*** Opening Input ***
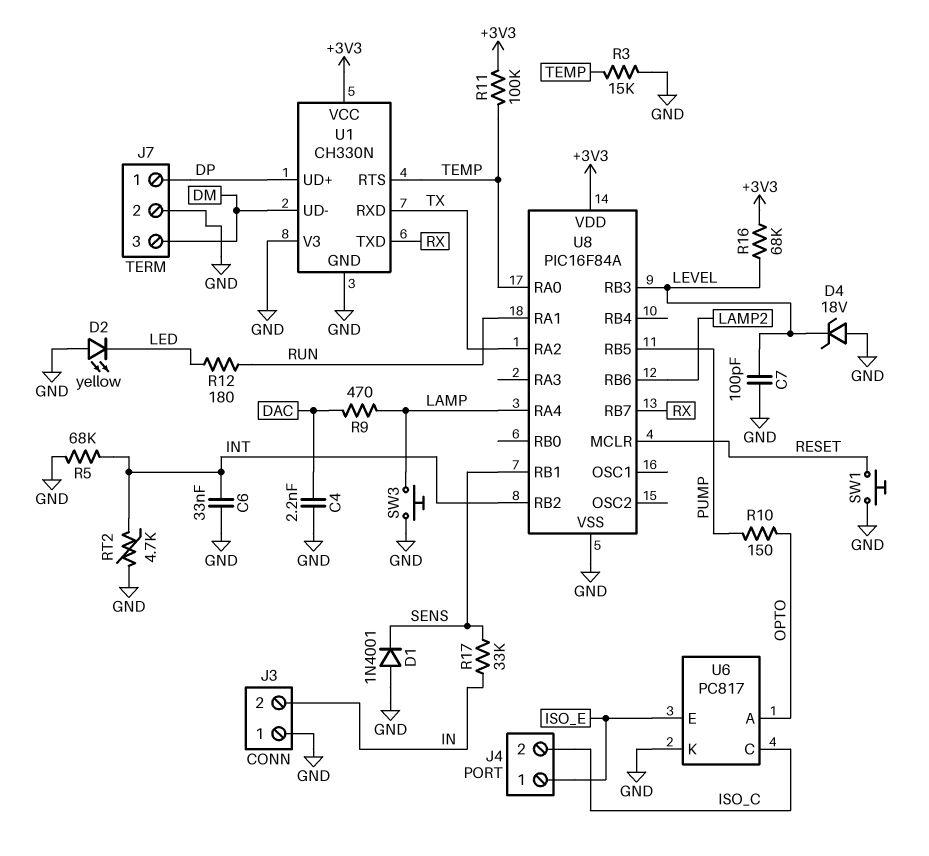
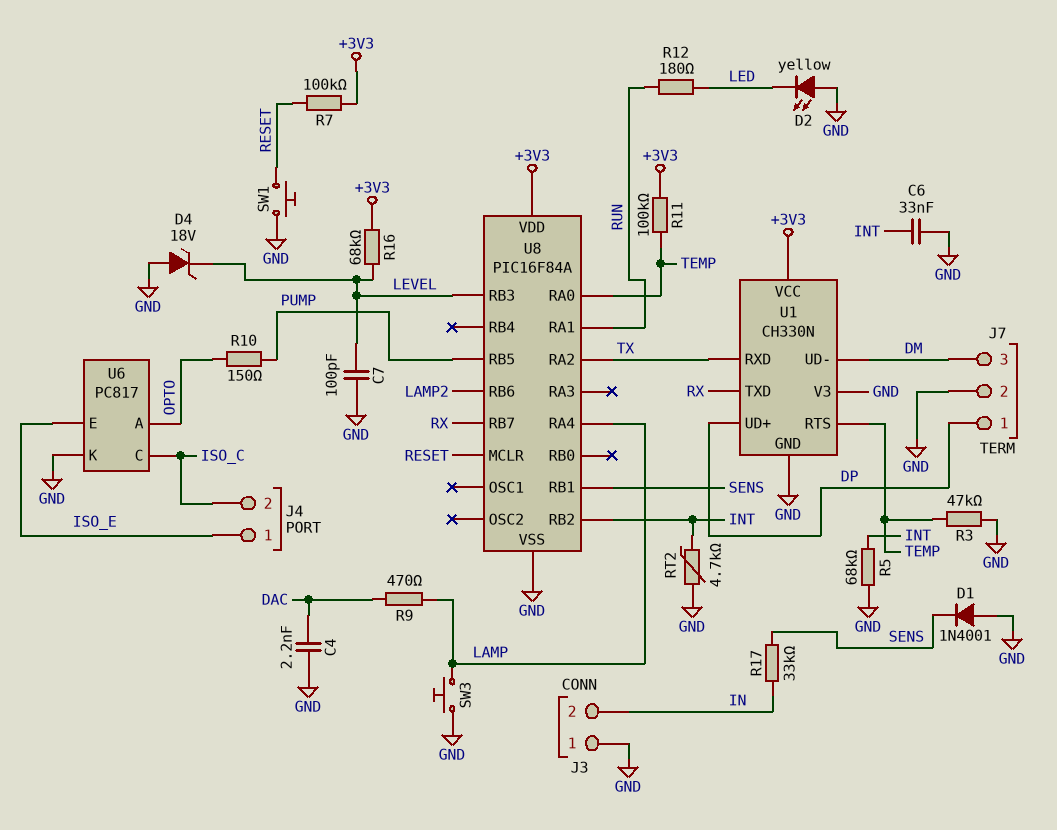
R3: 15k (GND, TEMP) -> 47k (GND, TEMP)
R7: none -> 100k (+3V3, RESET)

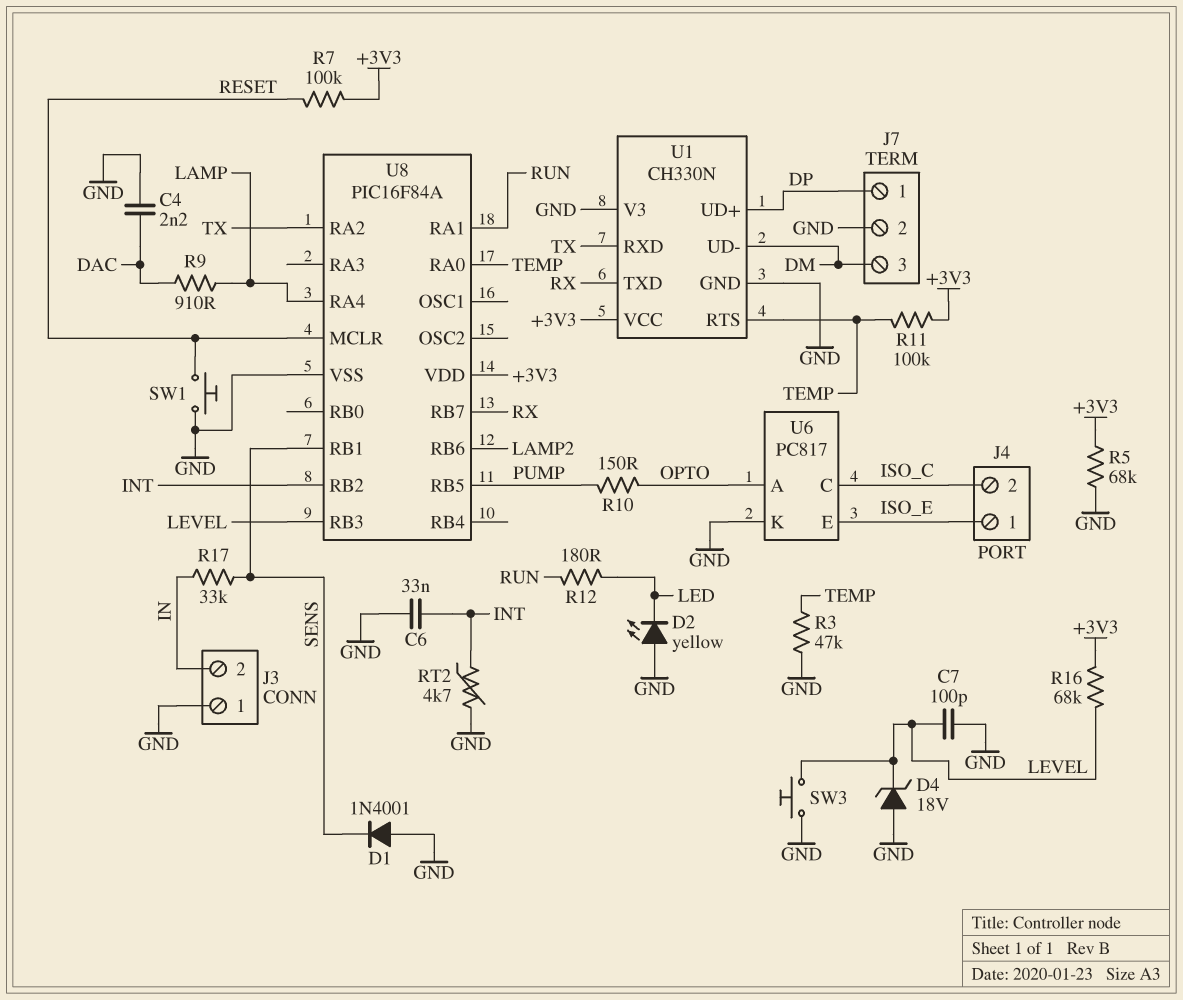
R5: 68k (GND, INT) -> 68k (+3V3, GND)
R9: 470 (DAC, LAMP) -> 910 (DAC, LAMP)
SW3: button (GND, LAMP) -> button (GND, LEVEL)

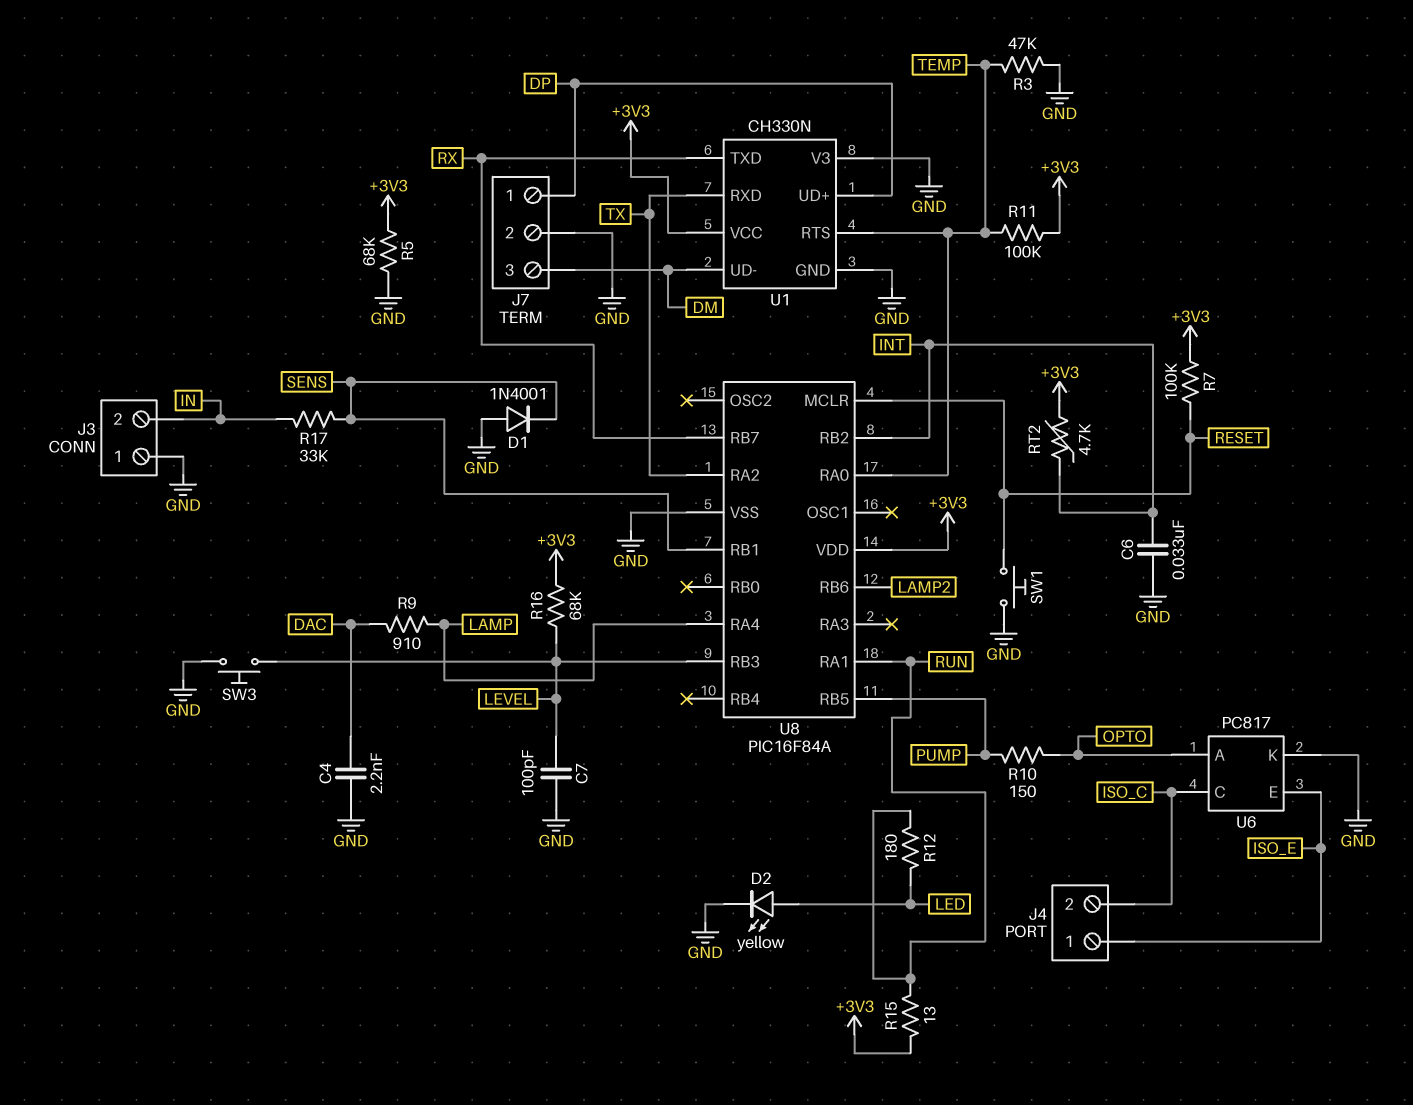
D2: LED yellow (A GND, K LED) -> LED yellow (A LED, K GND)
D4: zener 18V (A GND, K LEVEL) -> none
R15: none -> 13 (+3V3, RUN)
RT2: 4.7k (GND, INT) -> 4.7k (+3V3, INT)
*** Closing Input ***
_What you should do_:
Check the records above and copy each line that has the string "LEVEL".

_Output below_:
SW3: button (GND, LAMP) -> button (GND, LEVEL)
D4: zener 18V (A GND, K LEVEL) -> none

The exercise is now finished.